- **Work to be completed**: Return all entries word for word, but drop any images.

[Shape position updates]
------------------------------------------------------------
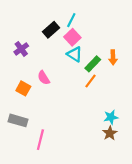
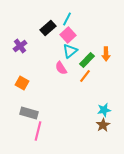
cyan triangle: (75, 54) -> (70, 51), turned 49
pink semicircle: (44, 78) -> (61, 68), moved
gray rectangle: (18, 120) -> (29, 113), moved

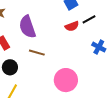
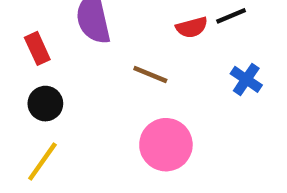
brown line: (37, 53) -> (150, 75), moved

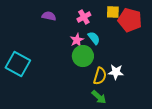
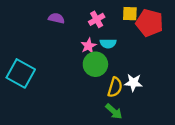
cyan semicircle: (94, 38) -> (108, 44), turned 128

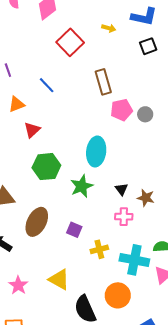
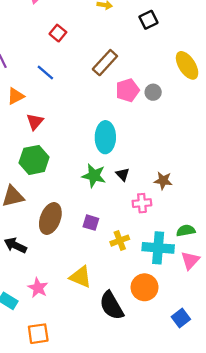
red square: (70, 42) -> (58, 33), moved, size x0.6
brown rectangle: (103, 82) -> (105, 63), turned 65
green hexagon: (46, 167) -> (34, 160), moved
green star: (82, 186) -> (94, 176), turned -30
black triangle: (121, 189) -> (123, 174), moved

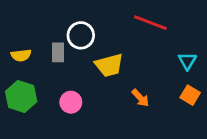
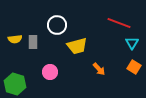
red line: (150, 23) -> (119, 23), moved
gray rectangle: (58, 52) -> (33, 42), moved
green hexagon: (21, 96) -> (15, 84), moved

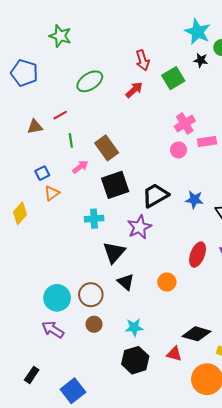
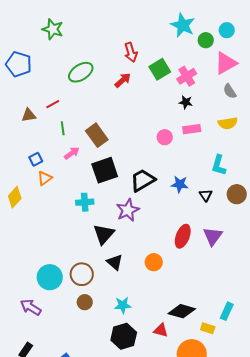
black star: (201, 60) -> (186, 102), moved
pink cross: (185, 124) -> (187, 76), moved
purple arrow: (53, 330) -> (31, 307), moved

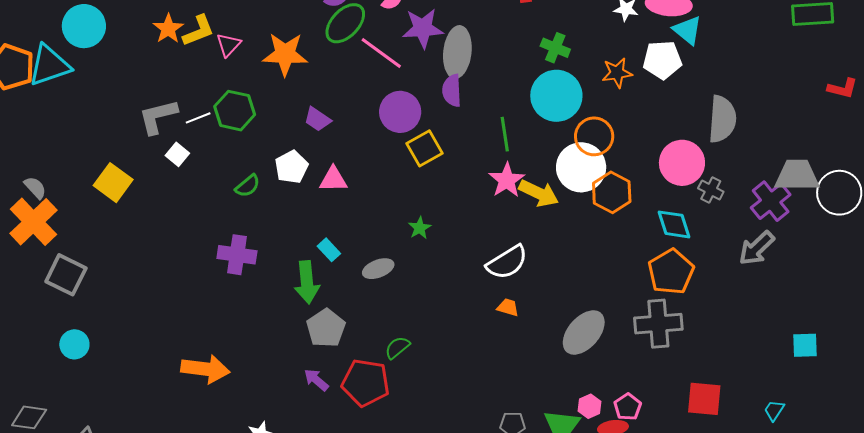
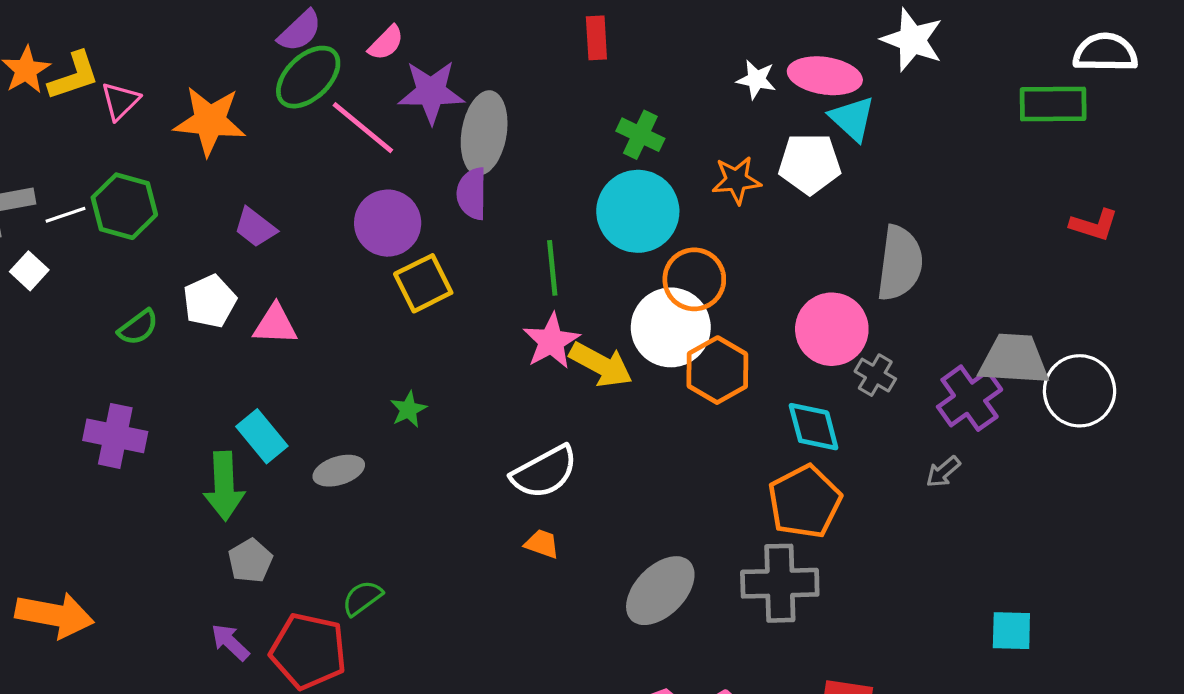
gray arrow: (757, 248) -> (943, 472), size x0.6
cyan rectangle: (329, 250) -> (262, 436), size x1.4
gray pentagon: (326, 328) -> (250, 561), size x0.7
------------------------------------------------------------
- **Exercise answer**:
cyan triangle: (75, 54) -> (70, 51), turned 49
pink semicircle: (44, 78) -> (61, 68), moved
gray rectangle: (18, 120) -> (29, 113), moved

brown line: (37, 53) -> (150, 75), moved

cyan semicircle: (94, 38) -> (108, 44), turned 128

red square: (70, 42) -> (58, 33), moved, size x0.6
brown rectangle: (103, 82) -> (105, 63), turned 65
green hexagon: (46, 167) -> (34, 160), moved
green star: (82, 186) -> (94, 176), turned -30
black triangle: (121, 189) -> (123, 174), moved

red line: (150, 23) -> (119, 23), moved
gray rectangle: (58, 52) -> (33, 42), moved
green hexagon: (21, 96) -> (15, 84), moved

black star: (201, 60) -> (186, 102), moved
pink cross: (185, 124) -> (187, 76), moved
purple arrow: (53, 330) -> (31, 307), moved

gray arrow: (757, 248) -> (943, 472), size x0.6
cyan rectangle: (329, 250) -> (262, 436), size x1.4
gray pentagon: (326, 328) -> (250, 561), size x0.7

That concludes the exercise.